BEGIN Input for this task
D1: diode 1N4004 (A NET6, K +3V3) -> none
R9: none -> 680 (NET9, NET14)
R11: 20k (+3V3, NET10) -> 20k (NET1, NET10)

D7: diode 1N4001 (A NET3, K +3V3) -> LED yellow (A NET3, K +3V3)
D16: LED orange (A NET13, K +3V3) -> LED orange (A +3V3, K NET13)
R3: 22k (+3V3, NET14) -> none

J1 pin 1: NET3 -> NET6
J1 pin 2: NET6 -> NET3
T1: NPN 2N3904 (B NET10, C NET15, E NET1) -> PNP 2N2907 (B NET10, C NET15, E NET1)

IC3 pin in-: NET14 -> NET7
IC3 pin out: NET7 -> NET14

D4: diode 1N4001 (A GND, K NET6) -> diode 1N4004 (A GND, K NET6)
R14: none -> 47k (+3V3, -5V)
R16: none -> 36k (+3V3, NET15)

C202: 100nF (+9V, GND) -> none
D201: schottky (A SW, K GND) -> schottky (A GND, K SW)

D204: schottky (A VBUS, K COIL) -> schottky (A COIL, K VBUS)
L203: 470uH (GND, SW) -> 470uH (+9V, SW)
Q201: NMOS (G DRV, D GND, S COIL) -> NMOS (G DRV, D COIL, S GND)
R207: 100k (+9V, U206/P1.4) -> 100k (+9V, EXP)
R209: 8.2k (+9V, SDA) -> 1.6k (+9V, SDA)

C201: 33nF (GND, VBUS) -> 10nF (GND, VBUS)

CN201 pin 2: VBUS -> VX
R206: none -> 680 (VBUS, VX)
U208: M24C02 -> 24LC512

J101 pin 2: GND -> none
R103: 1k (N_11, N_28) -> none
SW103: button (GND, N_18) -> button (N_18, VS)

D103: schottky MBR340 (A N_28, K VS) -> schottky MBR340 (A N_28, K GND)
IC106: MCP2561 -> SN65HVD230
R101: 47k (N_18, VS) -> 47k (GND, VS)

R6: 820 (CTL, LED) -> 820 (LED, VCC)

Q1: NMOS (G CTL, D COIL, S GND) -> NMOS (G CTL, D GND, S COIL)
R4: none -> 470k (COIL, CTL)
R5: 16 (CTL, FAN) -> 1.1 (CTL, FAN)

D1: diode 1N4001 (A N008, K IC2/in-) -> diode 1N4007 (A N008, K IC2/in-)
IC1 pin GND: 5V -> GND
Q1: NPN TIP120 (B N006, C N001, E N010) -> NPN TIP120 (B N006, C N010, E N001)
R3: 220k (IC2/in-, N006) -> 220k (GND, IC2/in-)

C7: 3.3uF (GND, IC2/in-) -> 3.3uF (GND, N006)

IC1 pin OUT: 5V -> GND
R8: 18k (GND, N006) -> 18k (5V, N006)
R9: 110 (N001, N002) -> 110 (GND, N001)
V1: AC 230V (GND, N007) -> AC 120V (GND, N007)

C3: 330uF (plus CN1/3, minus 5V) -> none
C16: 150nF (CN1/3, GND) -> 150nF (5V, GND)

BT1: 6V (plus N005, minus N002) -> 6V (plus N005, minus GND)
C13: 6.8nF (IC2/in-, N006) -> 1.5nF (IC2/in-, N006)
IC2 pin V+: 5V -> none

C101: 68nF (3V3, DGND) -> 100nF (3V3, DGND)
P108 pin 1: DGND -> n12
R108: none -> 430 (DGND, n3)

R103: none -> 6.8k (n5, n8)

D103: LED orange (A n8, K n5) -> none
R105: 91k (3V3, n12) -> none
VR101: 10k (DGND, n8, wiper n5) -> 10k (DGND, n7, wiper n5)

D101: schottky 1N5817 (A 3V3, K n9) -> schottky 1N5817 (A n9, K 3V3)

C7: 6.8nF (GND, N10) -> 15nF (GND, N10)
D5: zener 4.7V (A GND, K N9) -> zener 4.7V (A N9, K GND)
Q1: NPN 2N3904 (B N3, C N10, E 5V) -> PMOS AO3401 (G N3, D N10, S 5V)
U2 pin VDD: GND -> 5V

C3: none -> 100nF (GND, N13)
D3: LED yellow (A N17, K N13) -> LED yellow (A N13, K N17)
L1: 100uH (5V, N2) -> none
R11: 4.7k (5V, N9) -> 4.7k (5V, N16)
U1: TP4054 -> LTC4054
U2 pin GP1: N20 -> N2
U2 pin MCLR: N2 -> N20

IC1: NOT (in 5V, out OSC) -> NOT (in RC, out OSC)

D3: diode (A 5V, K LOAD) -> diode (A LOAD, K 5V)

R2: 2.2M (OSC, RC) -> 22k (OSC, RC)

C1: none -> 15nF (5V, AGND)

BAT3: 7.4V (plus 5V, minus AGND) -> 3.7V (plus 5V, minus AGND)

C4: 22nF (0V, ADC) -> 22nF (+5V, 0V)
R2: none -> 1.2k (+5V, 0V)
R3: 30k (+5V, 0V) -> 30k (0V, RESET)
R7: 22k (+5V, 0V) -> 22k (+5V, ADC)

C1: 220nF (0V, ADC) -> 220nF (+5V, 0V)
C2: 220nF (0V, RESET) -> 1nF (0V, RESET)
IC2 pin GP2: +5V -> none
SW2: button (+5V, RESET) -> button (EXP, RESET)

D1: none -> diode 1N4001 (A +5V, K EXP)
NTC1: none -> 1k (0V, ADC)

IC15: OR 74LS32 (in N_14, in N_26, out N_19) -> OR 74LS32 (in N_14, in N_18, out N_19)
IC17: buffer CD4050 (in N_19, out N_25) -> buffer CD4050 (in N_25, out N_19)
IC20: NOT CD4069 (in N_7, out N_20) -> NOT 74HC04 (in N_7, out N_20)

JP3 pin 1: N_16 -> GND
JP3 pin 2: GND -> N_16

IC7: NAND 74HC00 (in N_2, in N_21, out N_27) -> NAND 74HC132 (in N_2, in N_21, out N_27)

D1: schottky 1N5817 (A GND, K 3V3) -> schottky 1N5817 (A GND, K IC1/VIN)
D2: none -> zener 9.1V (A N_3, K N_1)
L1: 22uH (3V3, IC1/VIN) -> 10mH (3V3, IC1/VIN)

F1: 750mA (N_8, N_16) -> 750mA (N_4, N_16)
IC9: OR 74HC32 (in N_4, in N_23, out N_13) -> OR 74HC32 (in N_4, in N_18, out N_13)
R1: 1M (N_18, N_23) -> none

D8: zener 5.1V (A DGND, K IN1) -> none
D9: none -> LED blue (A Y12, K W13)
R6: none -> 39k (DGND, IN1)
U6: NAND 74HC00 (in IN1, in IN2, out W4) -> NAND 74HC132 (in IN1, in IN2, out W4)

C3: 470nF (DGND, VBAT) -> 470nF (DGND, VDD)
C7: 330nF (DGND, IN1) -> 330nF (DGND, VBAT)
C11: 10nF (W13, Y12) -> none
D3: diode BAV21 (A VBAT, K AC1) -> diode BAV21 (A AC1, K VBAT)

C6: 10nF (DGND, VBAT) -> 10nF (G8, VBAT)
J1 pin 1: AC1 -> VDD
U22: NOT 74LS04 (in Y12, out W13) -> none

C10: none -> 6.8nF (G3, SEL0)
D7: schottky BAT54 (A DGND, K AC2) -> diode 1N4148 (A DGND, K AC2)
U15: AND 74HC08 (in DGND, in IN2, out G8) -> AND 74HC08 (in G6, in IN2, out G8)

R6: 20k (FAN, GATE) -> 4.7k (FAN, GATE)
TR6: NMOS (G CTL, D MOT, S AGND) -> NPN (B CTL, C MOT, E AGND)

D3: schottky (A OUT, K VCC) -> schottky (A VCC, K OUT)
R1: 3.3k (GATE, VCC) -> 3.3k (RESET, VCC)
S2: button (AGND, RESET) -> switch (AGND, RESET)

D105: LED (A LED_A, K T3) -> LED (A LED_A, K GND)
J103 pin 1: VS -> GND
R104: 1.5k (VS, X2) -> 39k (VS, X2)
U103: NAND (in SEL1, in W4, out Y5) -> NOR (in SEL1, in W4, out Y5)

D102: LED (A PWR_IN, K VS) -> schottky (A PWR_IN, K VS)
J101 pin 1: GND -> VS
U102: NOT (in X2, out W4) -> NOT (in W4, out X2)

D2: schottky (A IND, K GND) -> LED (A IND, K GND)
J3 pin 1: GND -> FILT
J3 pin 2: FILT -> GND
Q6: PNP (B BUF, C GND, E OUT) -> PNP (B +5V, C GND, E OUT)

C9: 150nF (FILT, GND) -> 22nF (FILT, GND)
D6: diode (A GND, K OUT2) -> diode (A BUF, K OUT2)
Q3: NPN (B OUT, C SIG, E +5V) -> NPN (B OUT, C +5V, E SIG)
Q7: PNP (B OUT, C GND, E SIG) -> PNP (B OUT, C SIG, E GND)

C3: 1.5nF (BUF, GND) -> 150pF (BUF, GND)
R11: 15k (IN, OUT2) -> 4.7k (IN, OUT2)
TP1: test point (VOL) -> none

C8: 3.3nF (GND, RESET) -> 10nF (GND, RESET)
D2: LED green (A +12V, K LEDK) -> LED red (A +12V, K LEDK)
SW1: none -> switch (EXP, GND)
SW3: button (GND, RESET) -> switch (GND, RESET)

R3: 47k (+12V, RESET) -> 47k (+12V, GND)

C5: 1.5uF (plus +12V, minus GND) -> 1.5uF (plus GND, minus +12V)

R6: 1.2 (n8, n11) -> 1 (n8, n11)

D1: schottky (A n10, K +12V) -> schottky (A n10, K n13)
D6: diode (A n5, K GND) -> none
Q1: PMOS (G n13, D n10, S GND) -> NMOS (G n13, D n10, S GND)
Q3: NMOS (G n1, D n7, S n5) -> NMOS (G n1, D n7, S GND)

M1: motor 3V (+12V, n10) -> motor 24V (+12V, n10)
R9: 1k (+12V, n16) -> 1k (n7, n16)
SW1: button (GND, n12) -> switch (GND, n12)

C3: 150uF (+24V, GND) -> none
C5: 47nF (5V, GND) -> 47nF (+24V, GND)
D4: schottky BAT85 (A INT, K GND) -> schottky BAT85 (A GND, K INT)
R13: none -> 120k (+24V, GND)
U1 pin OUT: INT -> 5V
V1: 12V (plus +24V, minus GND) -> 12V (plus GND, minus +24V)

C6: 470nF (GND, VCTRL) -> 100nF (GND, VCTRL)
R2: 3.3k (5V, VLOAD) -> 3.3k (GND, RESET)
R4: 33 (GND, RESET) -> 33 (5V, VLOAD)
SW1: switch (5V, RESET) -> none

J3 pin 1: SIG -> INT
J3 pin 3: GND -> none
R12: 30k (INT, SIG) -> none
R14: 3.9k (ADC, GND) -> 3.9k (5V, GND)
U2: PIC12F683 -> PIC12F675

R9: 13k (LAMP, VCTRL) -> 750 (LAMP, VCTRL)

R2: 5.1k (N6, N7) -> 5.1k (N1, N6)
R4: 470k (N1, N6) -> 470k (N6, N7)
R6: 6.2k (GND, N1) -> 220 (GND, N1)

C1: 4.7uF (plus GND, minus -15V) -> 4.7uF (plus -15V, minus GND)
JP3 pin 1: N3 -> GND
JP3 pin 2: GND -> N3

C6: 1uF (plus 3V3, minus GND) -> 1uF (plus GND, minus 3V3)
END Input for this task
• **Work required**
Look above for the line containing "C9: 150nF (FILT, GND) -> 22nF (FILT, GND)". Output from there through the line containing "Q1: PMOS (G", exactly and inclusively.

• **Reply**
C9: 150nF (FILT, GND) -> 22nF (FILT, GND)
D6: diode (A GND, K OUT2) -> diode (A BUF, K OUT2)
Q3: NPN (B OUT, C SIG, E +5V) -> NPN (B OUT, C +5V, E SIG)
Q7: PNP (B OUT, C GND, E SIG) -> PNP (B OUT, C SIG, E GND)

C3: 1.5nF (BUF, GND) -> 150pF (BUF, GND)
R11: 15k (IN, OUT2) -> 4.7k (IN, OUT2)
TP1: test point (VOL) -> none

C8: 3.3nF (GND, RESET) -> 10nF (GND, RESET)
D2: LED green (A +12V, K LEDK) -> LED red (A +12V, K LEDK)
SW1: none -> switch (EXP, GND)
SW3: button (GND, RESET) -> switch (GND, RESET)

R3: 47k (+12V, RESET) -> 47k (+12V, GND)

C5: 1.5uF (plus +12V, minus GND) -> 1.5uF (plus GND, minus +12V)

R6: 1.2 (n8, n11) -> 1 (n8, n11)

D1: schottky (A n10, K +12V) -> schottky (A n10, K n13)
D6: diode (A n5, K GND) -> none
Q1: PMOS (G n13, D n10, S GND) -> NMOS (G n13, D n10, S GND)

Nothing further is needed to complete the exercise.